Start of Source data

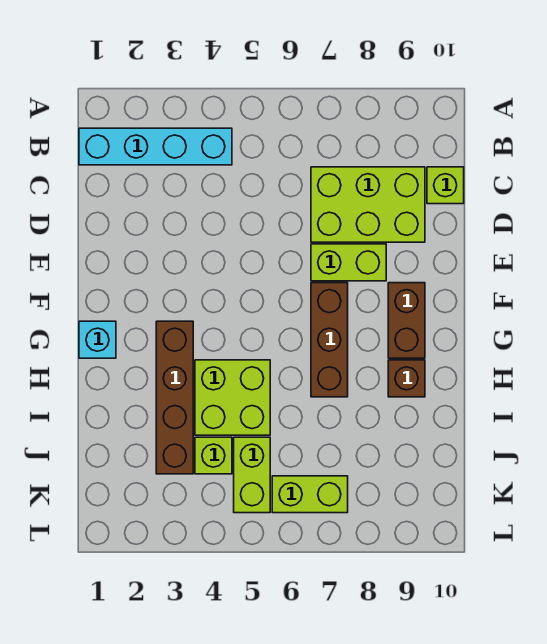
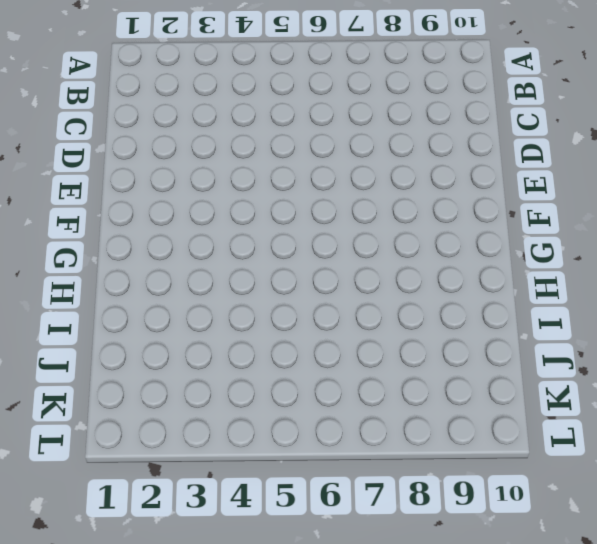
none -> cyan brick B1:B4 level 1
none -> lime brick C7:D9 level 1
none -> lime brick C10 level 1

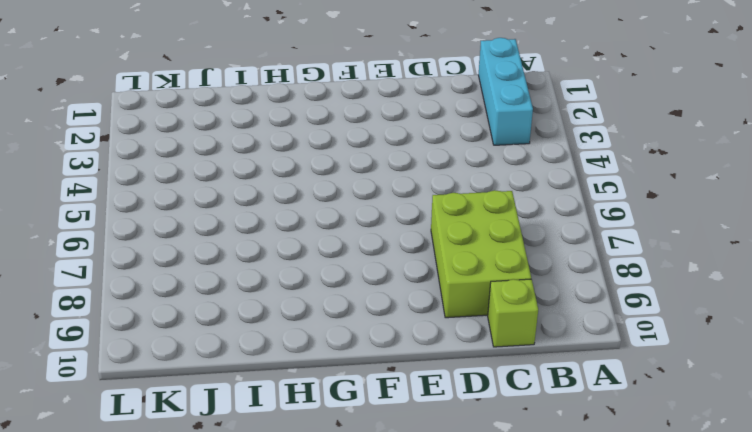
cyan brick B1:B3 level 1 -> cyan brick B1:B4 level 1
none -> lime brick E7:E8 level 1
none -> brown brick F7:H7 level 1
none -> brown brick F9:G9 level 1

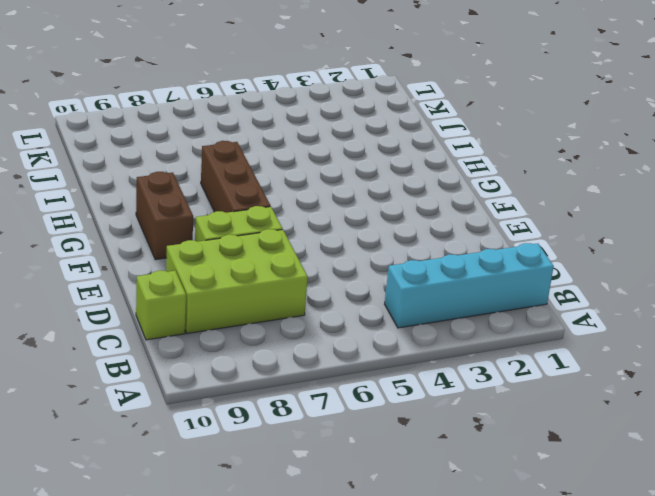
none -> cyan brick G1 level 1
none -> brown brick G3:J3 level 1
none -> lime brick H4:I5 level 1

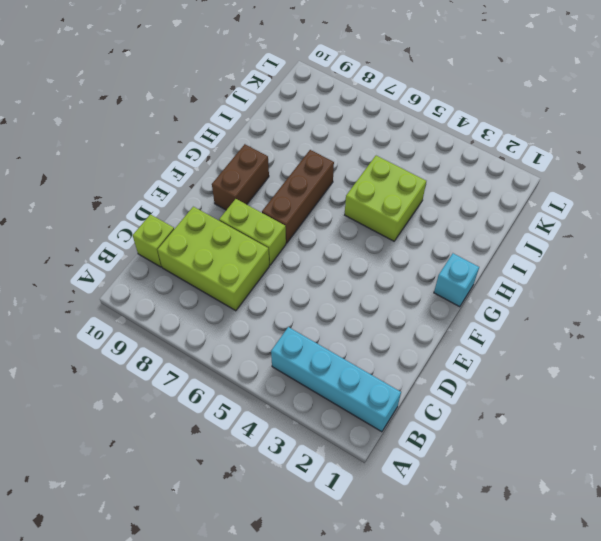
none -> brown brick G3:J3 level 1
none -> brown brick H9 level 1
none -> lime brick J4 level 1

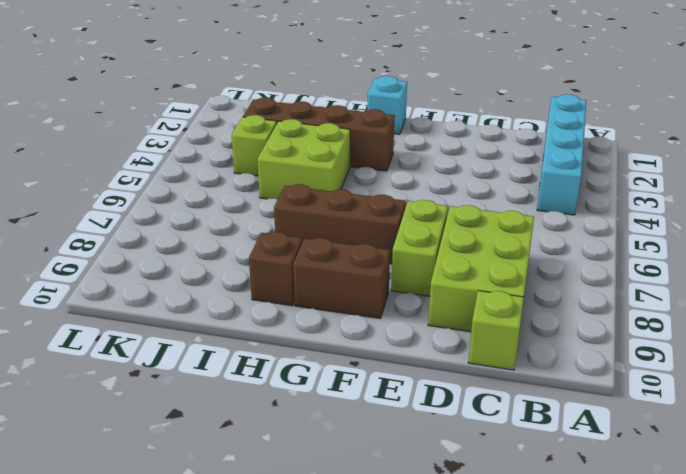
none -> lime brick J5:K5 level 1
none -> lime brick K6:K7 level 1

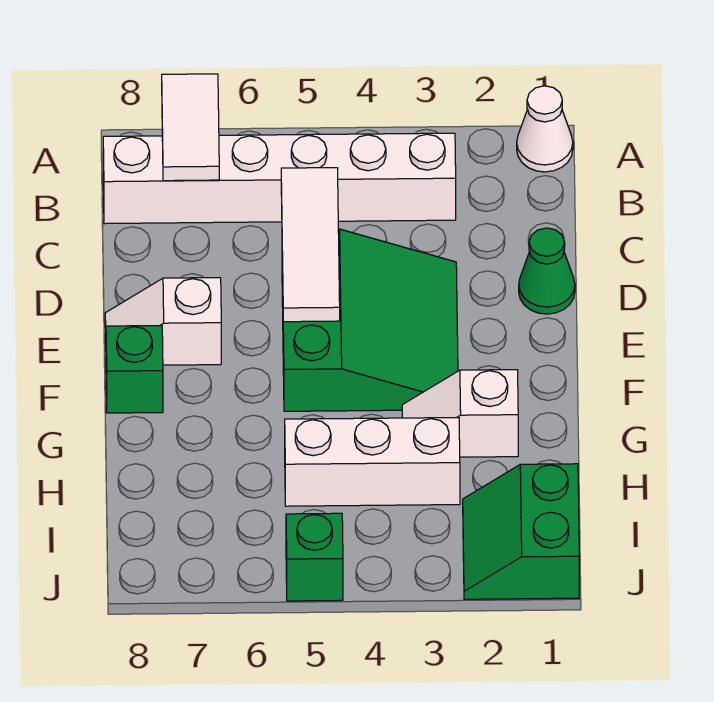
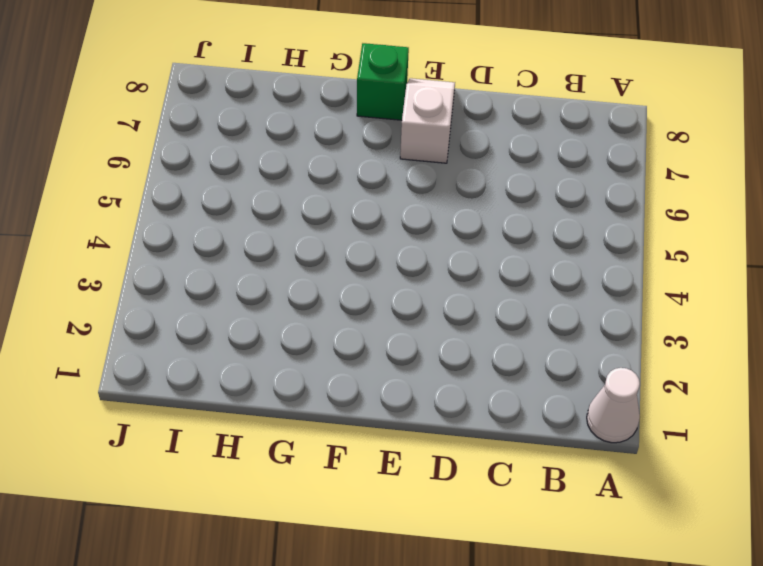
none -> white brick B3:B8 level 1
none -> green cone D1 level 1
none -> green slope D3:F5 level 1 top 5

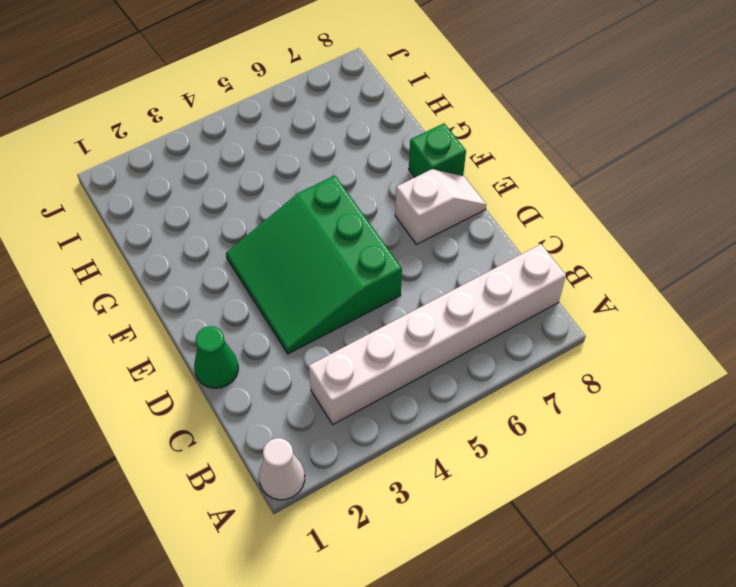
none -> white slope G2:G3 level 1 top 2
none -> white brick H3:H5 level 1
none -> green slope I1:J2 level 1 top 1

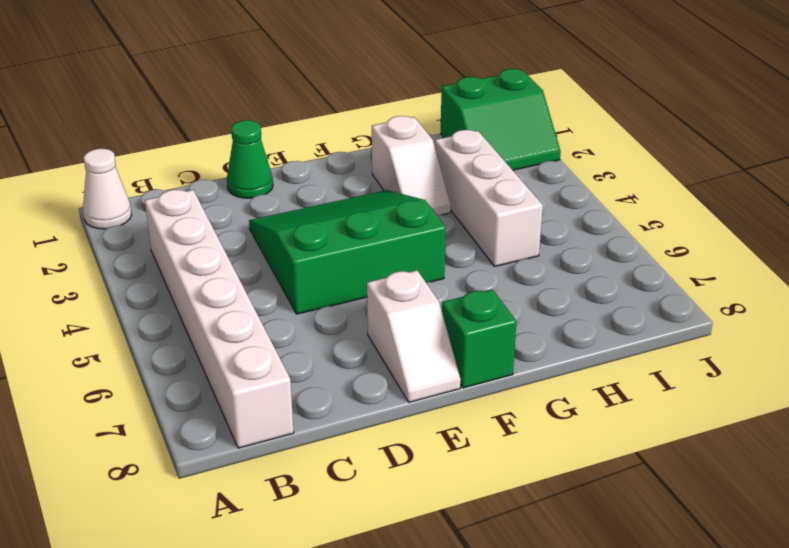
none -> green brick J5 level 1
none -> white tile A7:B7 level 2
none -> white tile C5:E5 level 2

End of Source data
Start of Source data

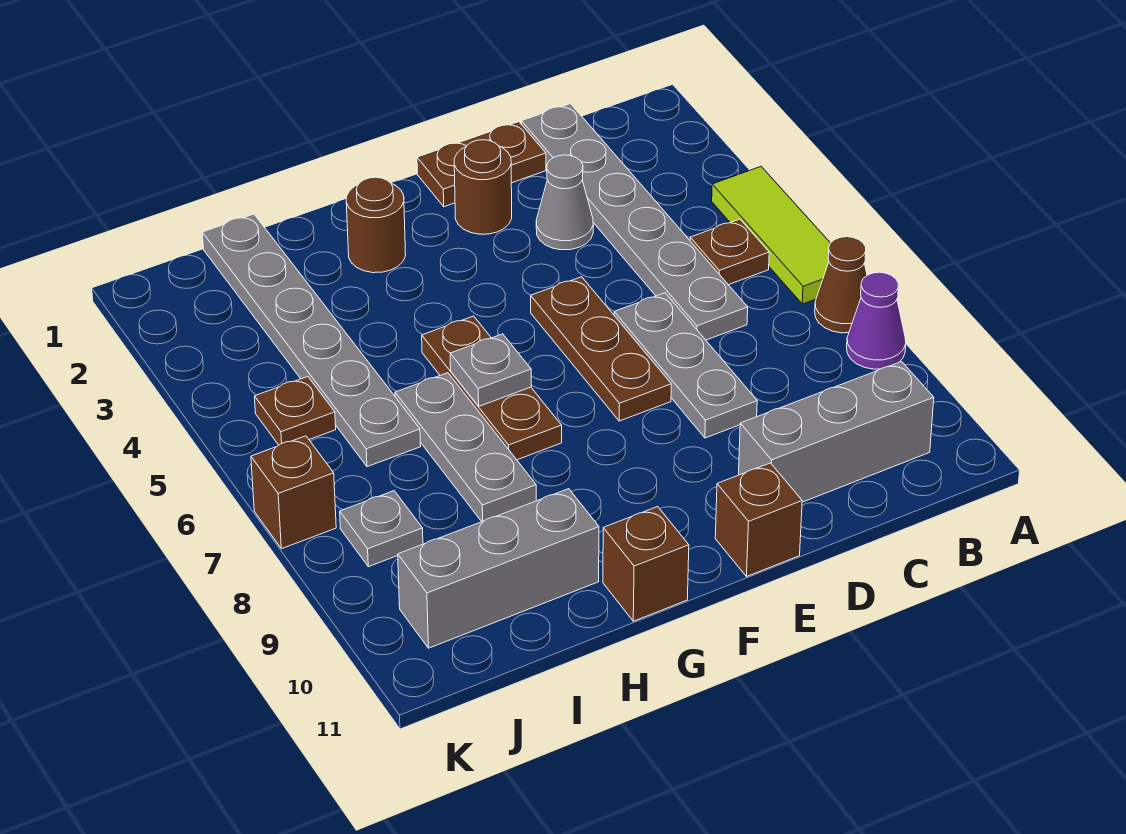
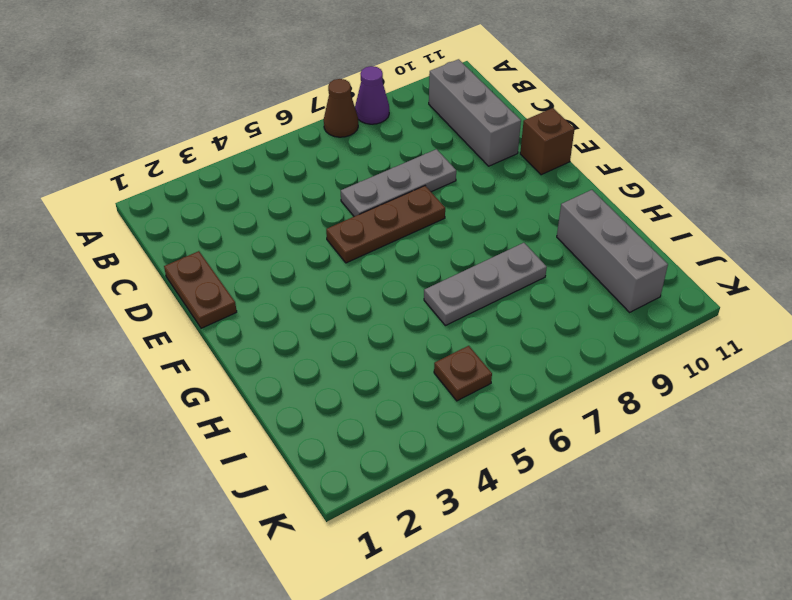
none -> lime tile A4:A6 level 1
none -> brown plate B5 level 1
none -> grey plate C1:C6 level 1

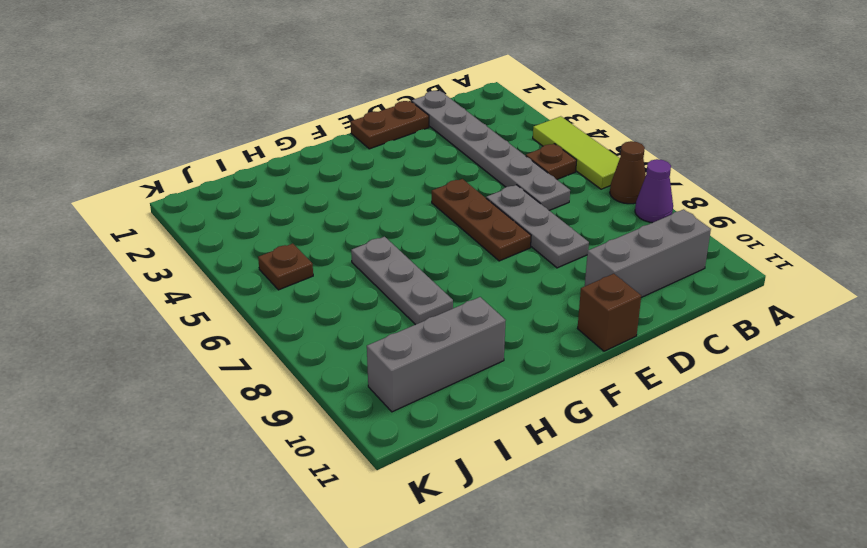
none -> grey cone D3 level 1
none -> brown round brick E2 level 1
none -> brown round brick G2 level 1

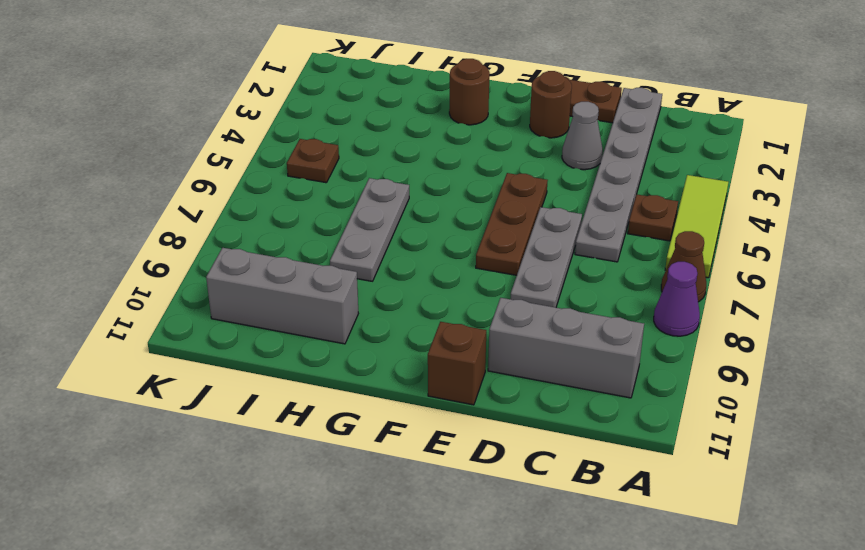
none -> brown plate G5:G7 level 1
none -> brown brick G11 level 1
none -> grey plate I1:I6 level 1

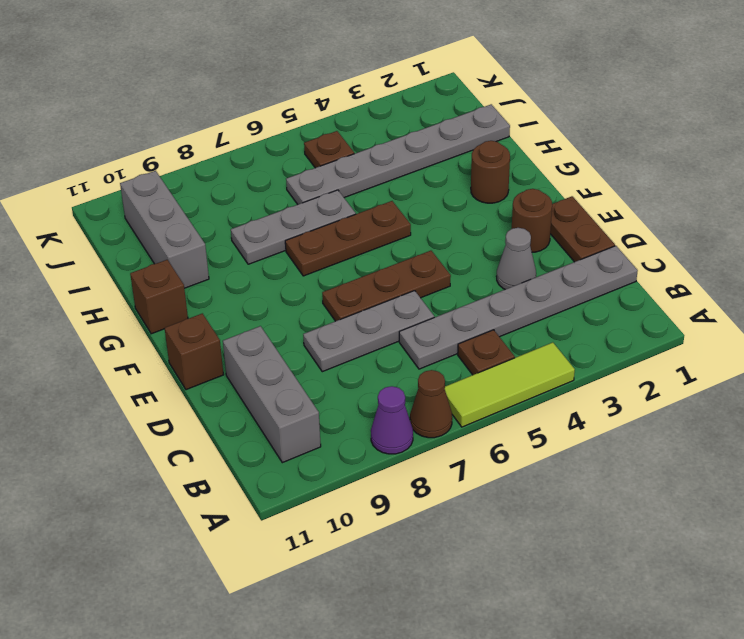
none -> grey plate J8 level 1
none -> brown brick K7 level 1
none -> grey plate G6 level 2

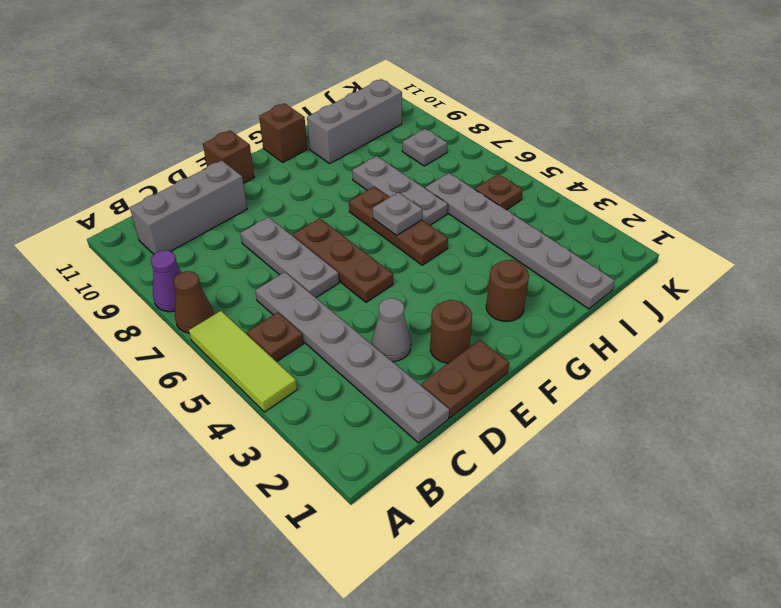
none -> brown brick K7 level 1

End of Source data
Start of Source data

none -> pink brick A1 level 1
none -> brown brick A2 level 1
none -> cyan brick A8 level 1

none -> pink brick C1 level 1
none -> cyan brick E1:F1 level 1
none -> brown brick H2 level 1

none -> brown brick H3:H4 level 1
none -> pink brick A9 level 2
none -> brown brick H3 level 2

End of Source data

● **What is expected**
An exact copy is needed of the stretch above that opens with the line containing "none -> cyan brick B1:B4 level 1" and closes with the line containing "none -> white tile C5:E5 level 2"; the pictures are not part of it.

● **Response to the exercise**
none -> cyan brick B1:B4 level 1
none -> lime brick C7:D9 level 1
none -> lime brick C10 level 1

cyan brick B1:B3 level 1 -> cyan brick B1:B4 level 1
none -> lime brick E7:E8 level 1
none -> brown brick F7:H7 level 1
none -> brown brick F9:G9 level 1

none -> cyan brick G1 level 1
none -> brown brick G3:J3 level 1
none -> lime brick H4:I5 level 1

none -> brown brick G3:J3 level 1
none -> brown brick H9 level 1
none -> lime brick J4 level 1

none -> lime brick J5:K5 level 1
none -> lime brick K6:K7 level 1

none -> white brick B3:B8 level 1
none -> green cone D1 level 1
none -> green slope D3:F5 level 1 top 5

none -> white slope G2:G3 level 1 top 2
none -> white brick H3:H5 level 1
none -> green slope I1:J2 level 1 top 1

none -> green brick J5 level 1
none -> white tile A7:B7 level 2
none -> white tile C5:E5 level 2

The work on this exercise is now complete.